Of the entries below, return only those lines from the line with "ASH-GREY GAME DIE" to the line with "ERASER (2nd from left)", exactly, both included.
(INFORMATION SUPPLIED)
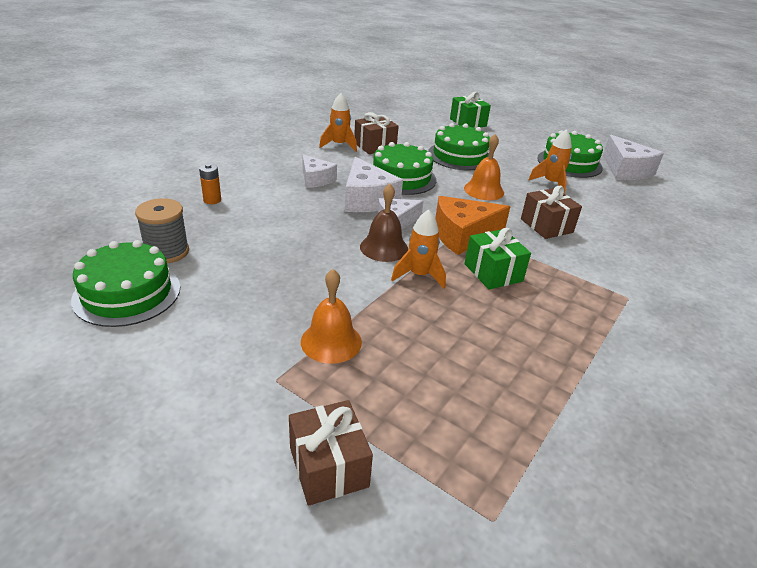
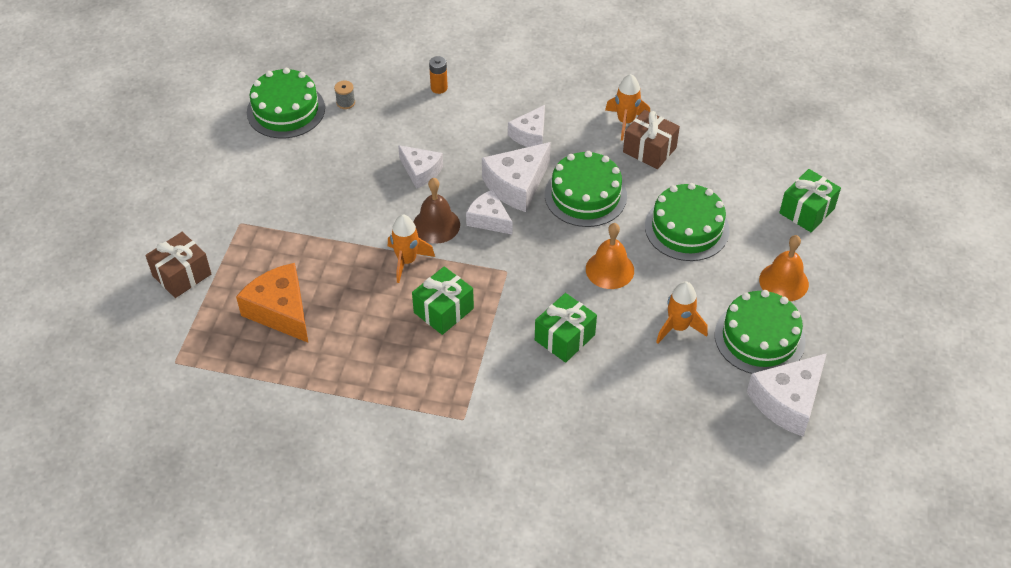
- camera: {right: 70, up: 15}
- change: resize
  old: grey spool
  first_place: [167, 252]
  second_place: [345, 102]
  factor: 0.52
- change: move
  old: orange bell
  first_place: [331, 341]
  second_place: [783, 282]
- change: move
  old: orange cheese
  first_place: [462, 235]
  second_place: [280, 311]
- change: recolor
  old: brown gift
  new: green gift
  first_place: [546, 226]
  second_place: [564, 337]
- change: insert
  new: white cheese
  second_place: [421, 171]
(End INFORMATION SUPPLIED)
(INFORMATION SUPPLIED)
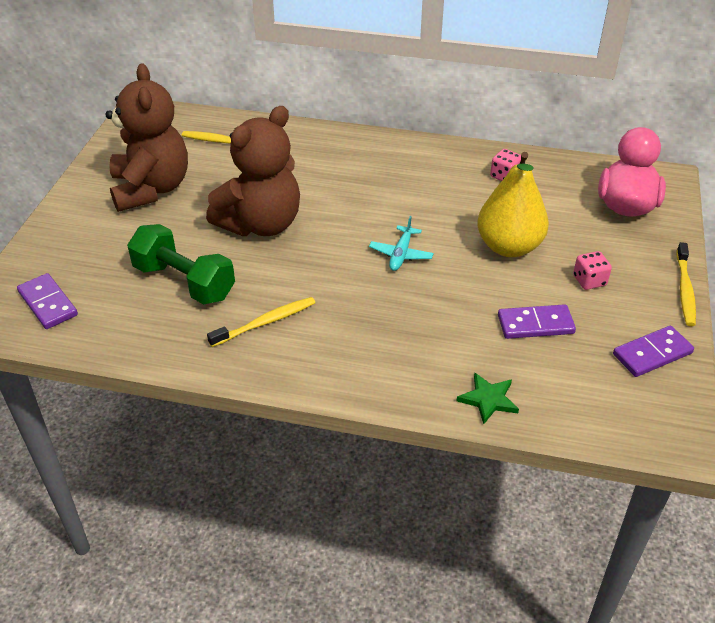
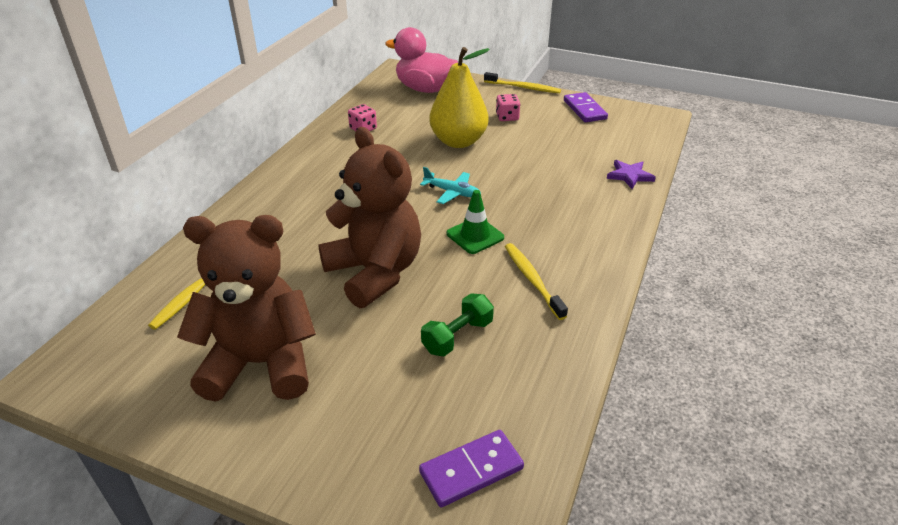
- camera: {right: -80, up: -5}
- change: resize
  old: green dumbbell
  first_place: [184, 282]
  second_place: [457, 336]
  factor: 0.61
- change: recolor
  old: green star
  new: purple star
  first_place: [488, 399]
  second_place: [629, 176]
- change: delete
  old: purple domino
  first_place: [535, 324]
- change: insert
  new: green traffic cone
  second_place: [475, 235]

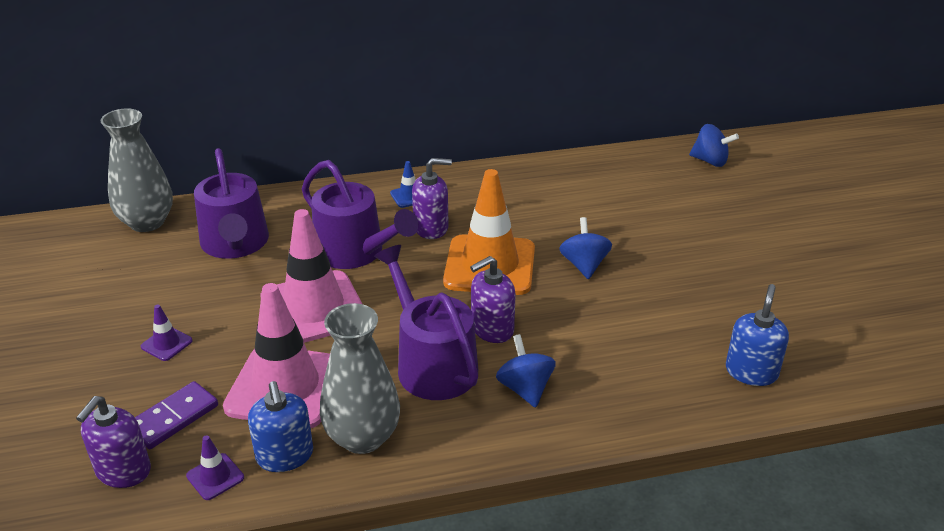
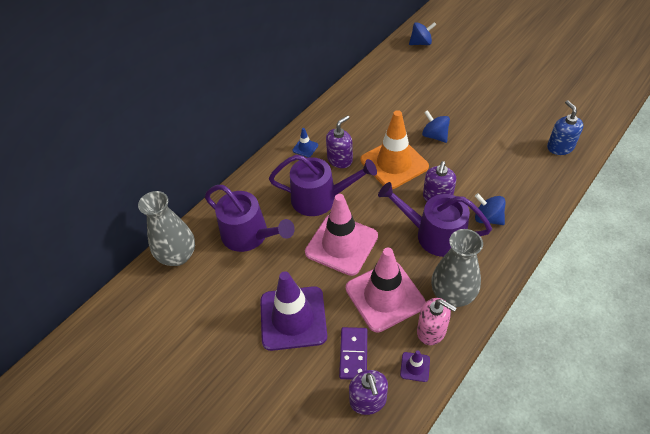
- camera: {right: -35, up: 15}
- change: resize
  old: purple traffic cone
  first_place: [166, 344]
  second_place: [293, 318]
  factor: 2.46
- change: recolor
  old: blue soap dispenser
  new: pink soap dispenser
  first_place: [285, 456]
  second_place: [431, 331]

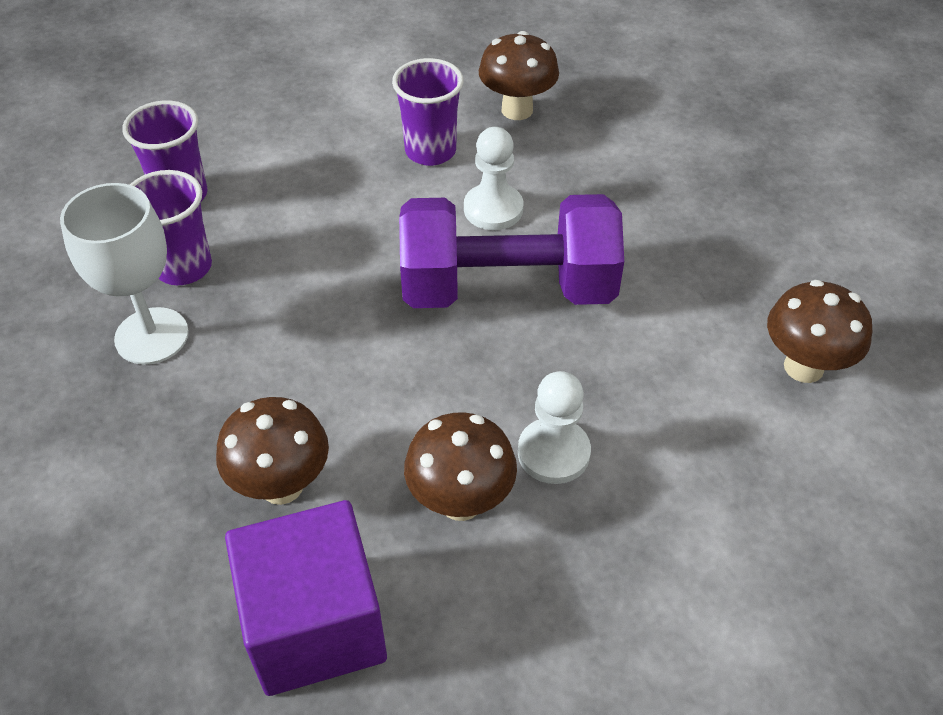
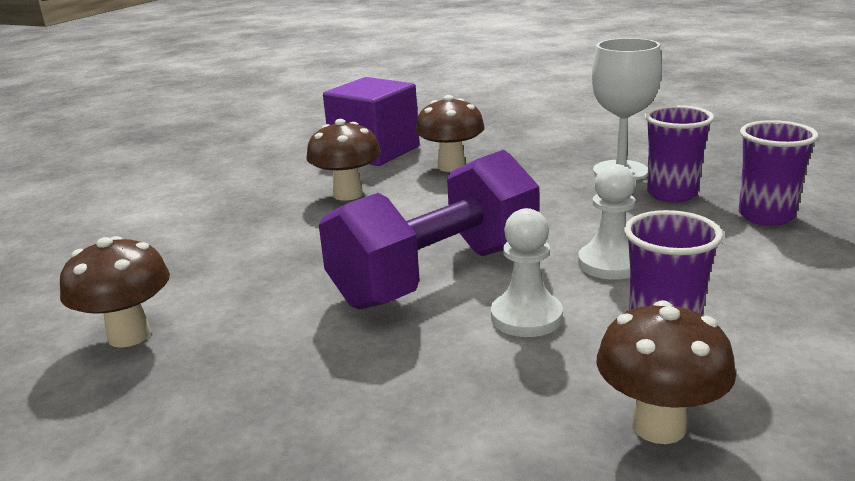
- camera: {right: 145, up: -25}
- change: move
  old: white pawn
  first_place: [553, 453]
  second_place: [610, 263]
(End INFORMATION SUPPLIED)
(INFORMATION SUPPLIED)
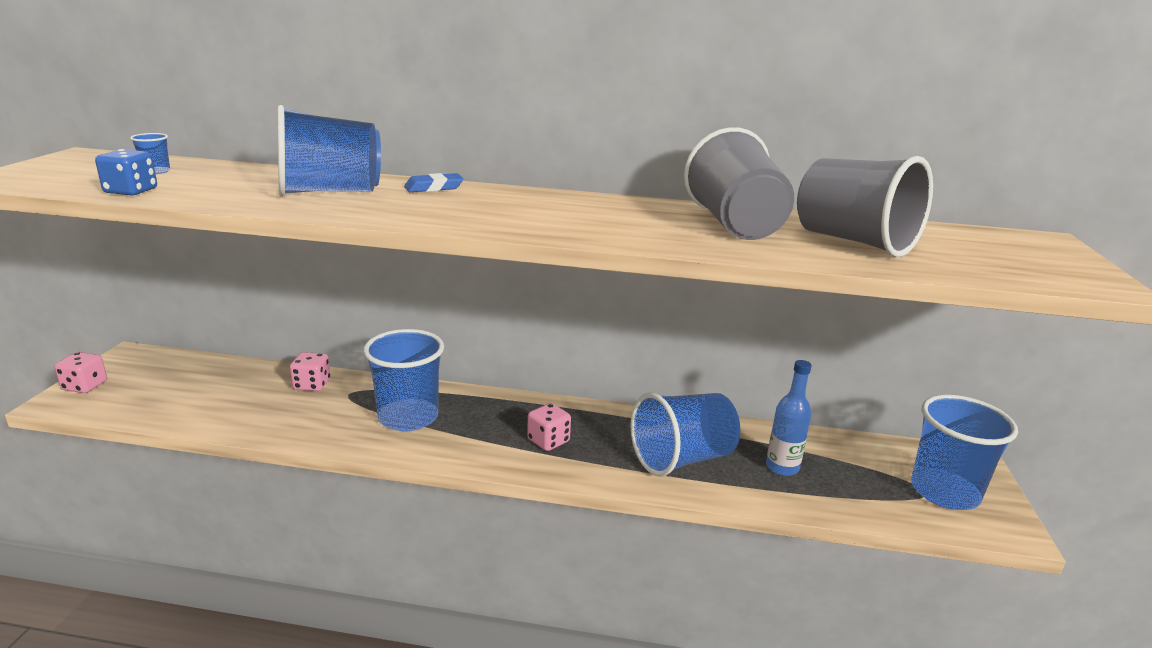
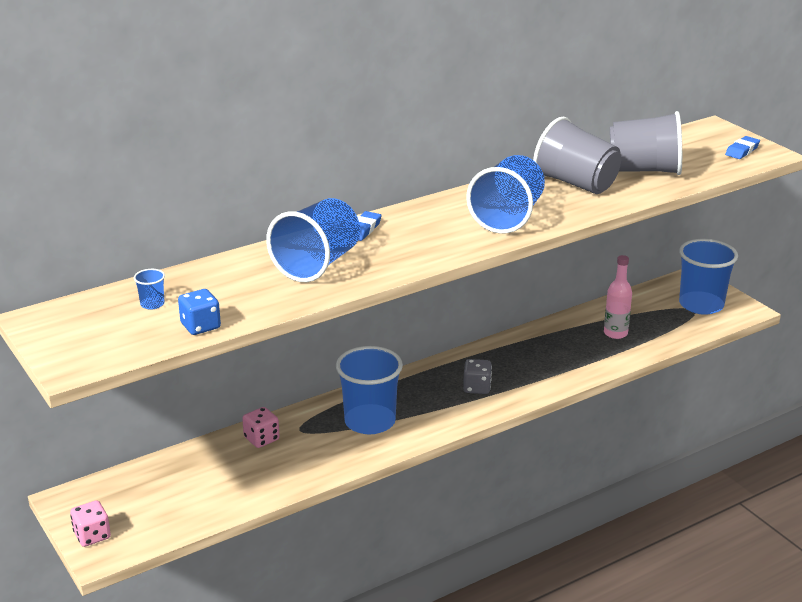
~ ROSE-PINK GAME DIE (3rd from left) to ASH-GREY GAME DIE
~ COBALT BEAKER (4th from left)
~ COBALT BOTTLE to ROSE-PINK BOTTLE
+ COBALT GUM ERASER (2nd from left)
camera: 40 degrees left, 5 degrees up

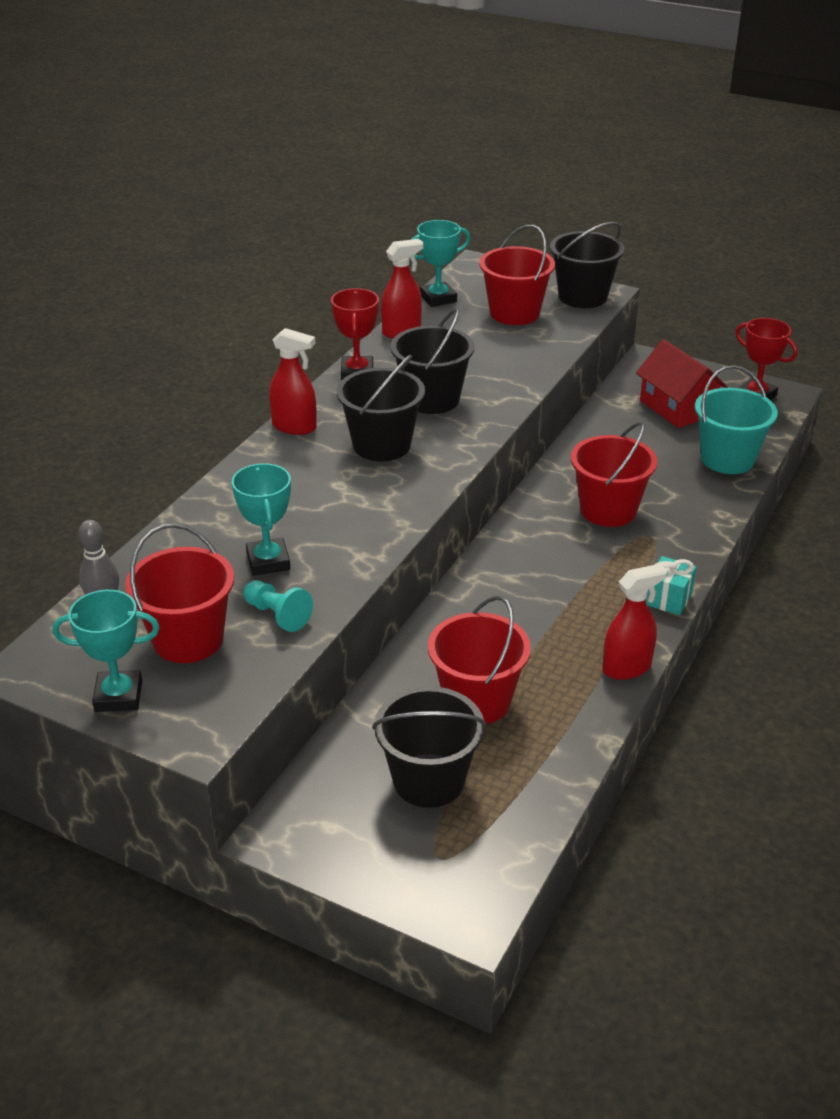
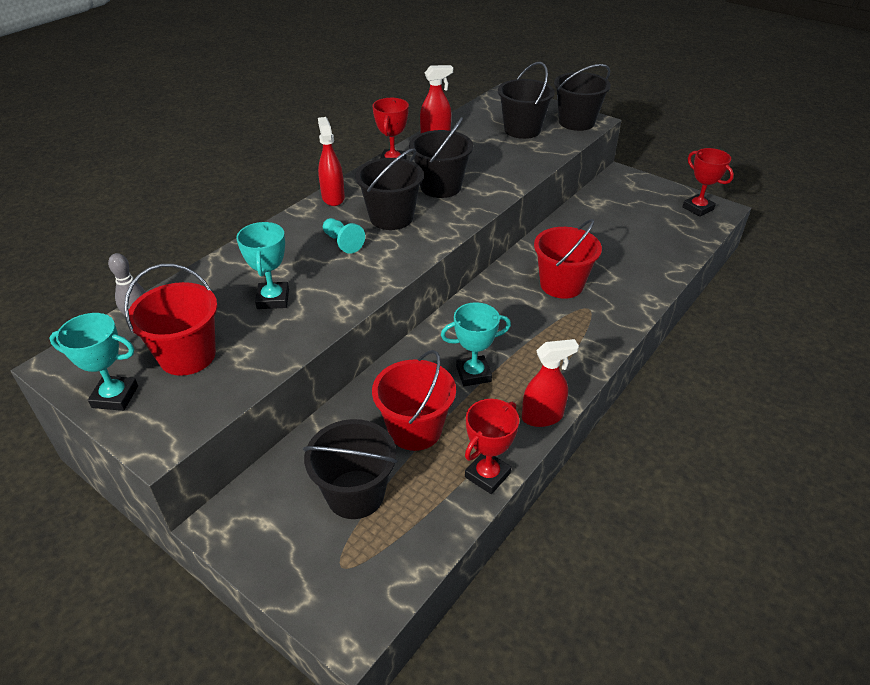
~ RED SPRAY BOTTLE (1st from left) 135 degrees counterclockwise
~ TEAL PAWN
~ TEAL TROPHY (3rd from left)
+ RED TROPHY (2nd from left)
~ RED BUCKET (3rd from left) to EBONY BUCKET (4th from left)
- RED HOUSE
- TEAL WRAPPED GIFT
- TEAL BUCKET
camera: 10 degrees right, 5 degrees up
(End INFORMATION SUPPLIED)
- **EXPECTED ANSWER**:
~ ROSE-PINK GAME DIE (3rd from left) to ASH-GREY GAME DIE
~ COBALT BEAKER (4th from left)
~ COBALT BOTTLE to ROSE-PINK BOTTLE
+ COBALT GUM ERASER (2nd from left)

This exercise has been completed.